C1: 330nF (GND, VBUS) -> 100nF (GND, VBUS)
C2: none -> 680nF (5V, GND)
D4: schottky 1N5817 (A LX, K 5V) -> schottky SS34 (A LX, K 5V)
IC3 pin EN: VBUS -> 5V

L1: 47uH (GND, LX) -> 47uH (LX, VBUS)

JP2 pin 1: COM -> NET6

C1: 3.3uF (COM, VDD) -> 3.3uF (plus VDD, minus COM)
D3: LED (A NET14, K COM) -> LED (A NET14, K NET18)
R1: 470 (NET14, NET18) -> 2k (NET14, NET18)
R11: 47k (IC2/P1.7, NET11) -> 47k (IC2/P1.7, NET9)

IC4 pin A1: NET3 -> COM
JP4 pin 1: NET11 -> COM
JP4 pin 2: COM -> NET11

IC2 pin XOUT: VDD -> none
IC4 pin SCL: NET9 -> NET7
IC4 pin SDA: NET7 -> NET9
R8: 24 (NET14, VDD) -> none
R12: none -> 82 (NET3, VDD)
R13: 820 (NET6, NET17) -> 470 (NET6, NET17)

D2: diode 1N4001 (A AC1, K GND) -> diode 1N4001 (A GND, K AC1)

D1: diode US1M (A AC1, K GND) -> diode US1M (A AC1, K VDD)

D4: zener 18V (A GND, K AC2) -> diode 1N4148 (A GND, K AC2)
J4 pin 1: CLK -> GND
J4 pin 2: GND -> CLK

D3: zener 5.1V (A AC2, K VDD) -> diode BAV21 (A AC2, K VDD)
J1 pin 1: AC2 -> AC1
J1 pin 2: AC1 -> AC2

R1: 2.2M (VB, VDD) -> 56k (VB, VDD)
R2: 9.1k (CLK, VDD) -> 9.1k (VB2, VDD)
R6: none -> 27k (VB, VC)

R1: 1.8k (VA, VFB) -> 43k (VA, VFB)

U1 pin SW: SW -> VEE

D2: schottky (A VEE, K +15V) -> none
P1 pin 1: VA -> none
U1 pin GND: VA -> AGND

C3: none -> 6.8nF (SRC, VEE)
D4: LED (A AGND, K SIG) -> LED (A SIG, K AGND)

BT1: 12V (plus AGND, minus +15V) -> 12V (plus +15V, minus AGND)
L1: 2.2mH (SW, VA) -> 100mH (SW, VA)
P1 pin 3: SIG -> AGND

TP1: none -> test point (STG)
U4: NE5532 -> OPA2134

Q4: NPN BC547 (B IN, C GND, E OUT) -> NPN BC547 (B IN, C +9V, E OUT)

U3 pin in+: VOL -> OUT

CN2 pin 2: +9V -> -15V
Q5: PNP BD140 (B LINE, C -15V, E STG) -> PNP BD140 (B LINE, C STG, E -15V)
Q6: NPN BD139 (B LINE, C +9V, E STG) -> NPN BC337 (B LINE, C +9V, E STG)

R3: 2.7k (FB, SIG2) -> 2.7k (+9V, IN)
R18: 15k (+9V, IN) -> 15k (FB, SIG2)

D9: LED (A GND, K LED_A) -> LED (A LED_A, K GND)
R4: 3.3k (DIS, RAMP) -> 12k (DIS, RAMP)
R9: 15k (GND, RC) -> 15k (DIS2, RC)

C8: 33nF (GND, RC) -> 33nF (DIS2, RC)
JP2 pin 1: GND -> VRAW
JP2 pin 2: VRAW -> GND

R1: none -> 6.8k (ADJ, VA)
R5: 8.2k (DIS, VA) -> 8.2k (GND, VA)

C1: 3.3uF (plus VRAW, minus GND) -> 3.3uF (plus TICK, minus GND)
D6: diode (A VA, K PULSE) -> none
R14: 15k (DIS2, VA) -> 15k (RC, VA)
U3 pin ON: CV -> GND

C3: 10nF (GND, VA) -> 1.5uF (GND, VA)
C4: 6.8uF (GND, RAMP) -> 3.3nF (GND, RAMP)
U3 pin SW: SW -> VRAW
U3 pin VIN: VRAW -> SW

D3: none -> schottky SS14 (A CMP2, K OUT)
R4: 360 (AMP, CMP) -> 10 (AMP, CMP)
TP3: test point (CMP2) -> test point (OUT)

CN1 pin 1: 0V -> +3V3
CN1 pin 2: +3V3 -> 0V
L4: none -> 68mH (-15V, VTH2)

(TASK) Your answer should consist only of the lines above between the line holding "C1: 3.3uF (COM, VDD)" and the line holding "TP1: none -> test point (STG)", inclusive, each transcribed exactly.

(EXERCISE RESULT)
C1: 3.3uF (COM, VDD) -> 3.3uF (plus VDD, minus COM)
D3: LED (A NET14, K COM) -> LED (A NET14, K NET18)
R1: 470 (NET14, NET18) -> 2k (NET14, NET18)
R11: 47k (IC2/P1.7, NET11) -> 47k (IC2/P1.7, NET9)

IC4 pin A1: NET3 -> COM
JP4 pin 1: NET11 -> COM
JP4 pin 2: COM -> NET11

IC2 pin XOUT: VDD -> none
IC4 pin SCL: NET9 -> NET7
IC4 pin SDA: NET7 -> NET9
R8: 24 (NET14, VDD) -> none
R12: none -> 82 (NET3, VDD)
R13: 820 (NET6, NET17) -> 470 (NET6, NET17)

D2: diode 1N4001 (A AC1, K GND) -> diode 1N4001 (A GND, K AC1)

D1: diode US1M (A AC1, K GND) -> diode US1M (A AC1, K VDD)

D4: zener 18V (A GND, K AC2) -> diode 1N4148 (A GND, K AC2)
J4 pin 1: CLK -> GND
J4 pin 2: GND -> CLK

D3: zener 5.1V (A AC2, K VDD) -> diode BAV21 (A AC2, K VDD)
J1 pin 1: AC2 -> AC1
J1 pin 2: AC1 -> AC2

R1: 2.2M (VB, VDD) -> 56k (VB, VDD)
R2: 9.1k (CLK, VDD) -> 9.1k (VB2, VDD)
R6: none -> 27k (VB, VC)

R1: 1.8k (VA, VFB) -> 43k (VA, VFB)

U1 pin SW: SW -> VEE

D2: schottky (A VEE, K +15V) -> none
P1 pin 1: VA -> none
U1 pin GND: VA -> AGND

C3: none -> 6.8nF (SRC, VEE)
D4: LED (A AGND, K SIG) -> LED (A SIG, K AGND)

BT1: 12V (plus AGND, minus +15V) -> 12V (plus +15V, minus AGND)
L1: 2.2mH (SW, VA) -> 100mH (SW, VA)
P1 pin 3: SIG -> AGND

TP1: none -> test point (STG)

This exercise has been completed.